Segment Start: Material supplied

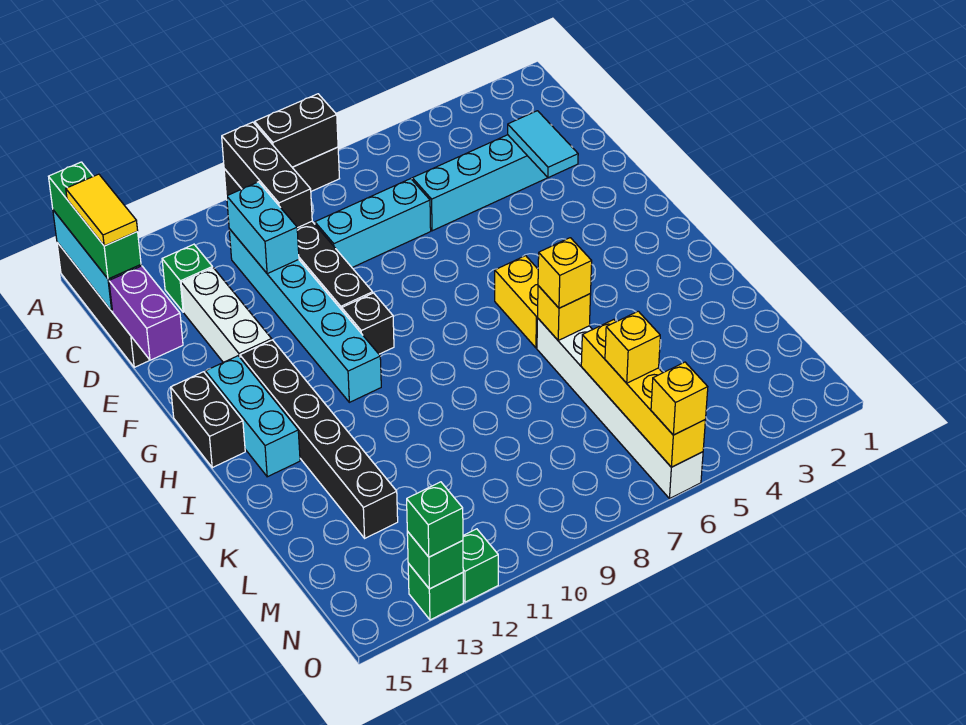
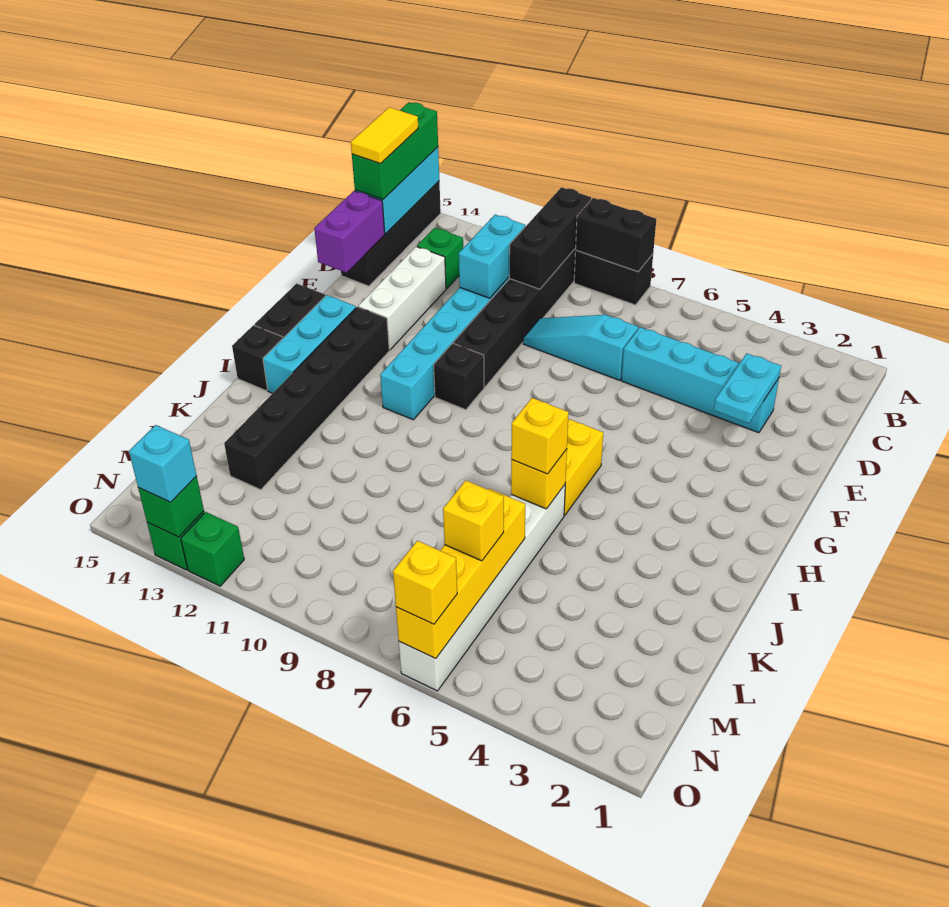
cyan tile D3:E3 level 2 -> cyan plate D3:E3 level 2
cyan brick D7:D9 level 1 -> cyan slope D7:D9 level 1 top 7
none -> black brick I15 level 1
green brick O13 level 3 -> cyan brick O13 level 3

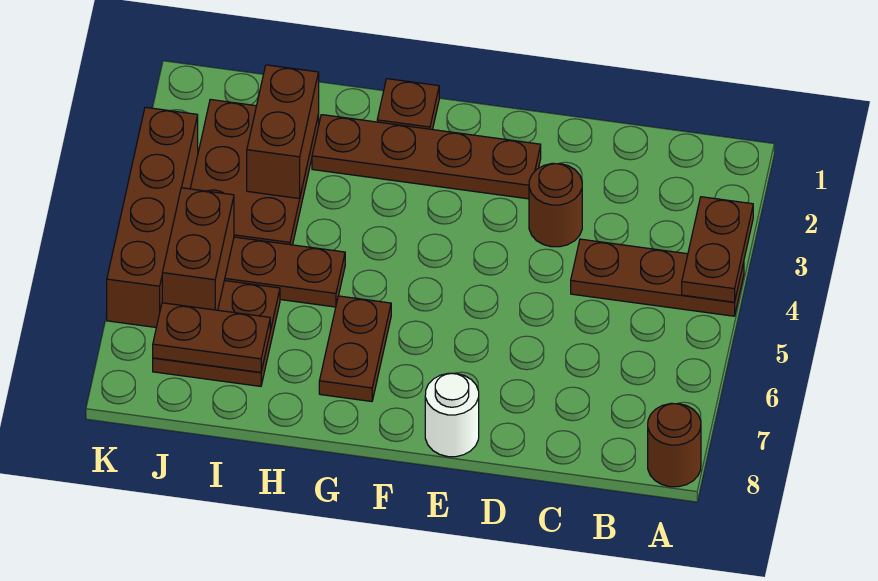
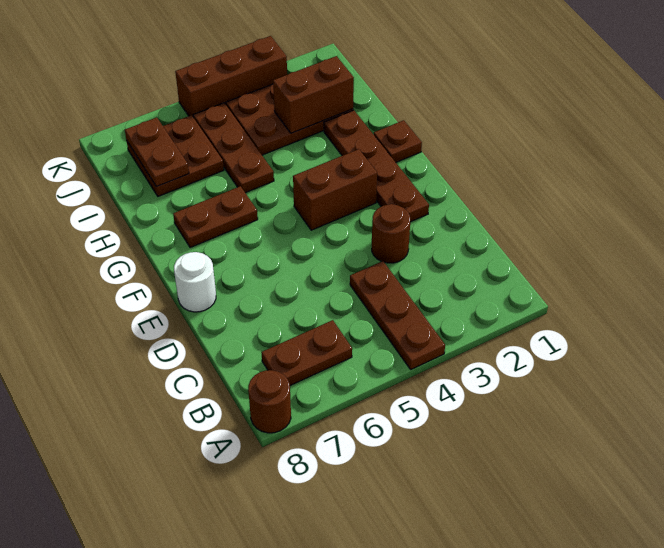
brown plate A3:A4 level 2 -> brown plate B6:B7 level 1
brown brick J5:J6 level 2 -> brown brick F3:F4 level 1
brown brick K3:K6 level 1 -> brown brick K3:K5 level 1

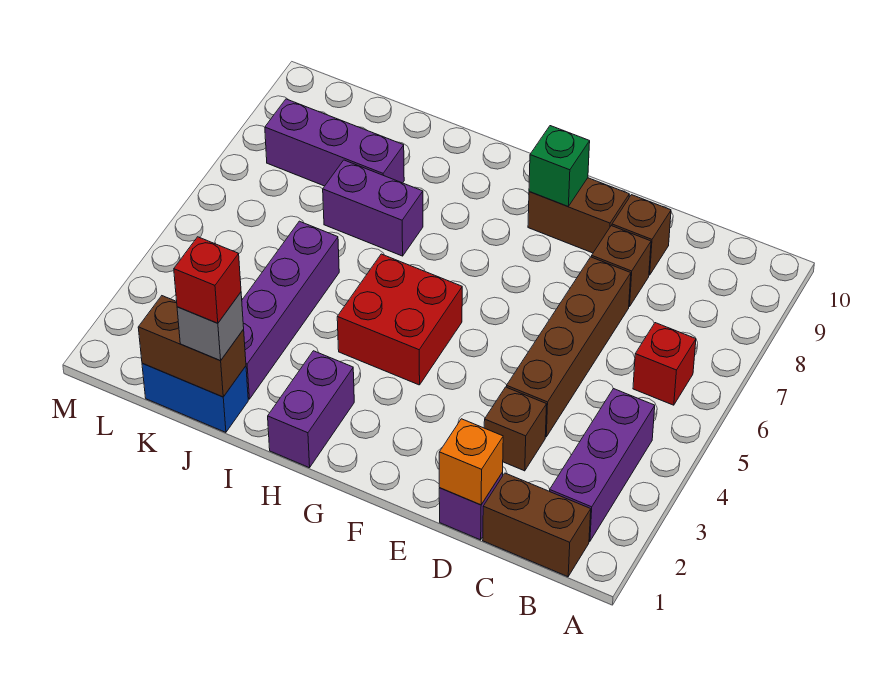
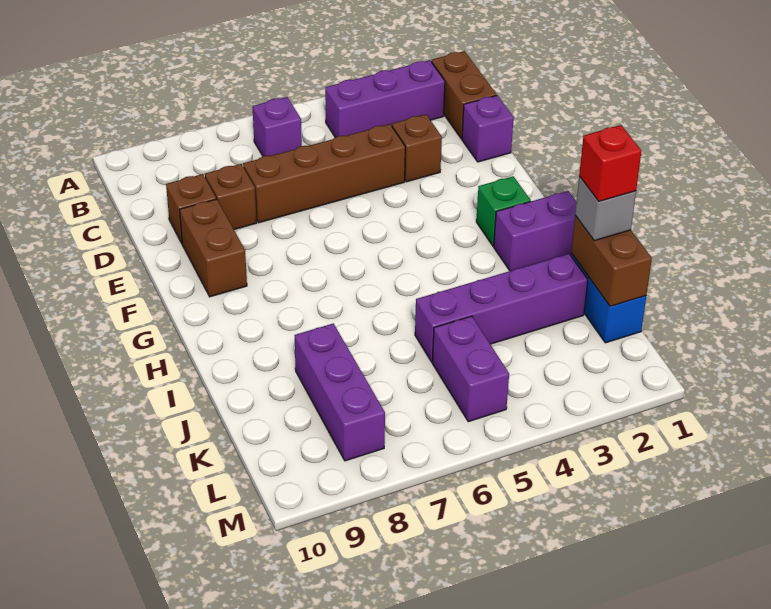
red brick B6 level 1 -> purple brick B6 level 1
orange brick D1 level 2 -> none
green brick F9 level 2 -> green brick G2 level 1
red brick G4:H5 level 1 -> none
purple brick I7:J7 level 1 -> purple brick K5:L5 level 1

Segment End: Material supplied

*Your objective:* Quote, word for word, every line starting at the one that contains "orange brick D1 level 2 -> none" and ending with the final line of the entries.

*Response area:*
orange brick D1 level 2 -> none
green brick F9 level 2 -> green brick G2 level 1
red brick G4:H5 level 1 -> none
purple brick I7:J7 level 1 -> purple brick K5:L5 level 1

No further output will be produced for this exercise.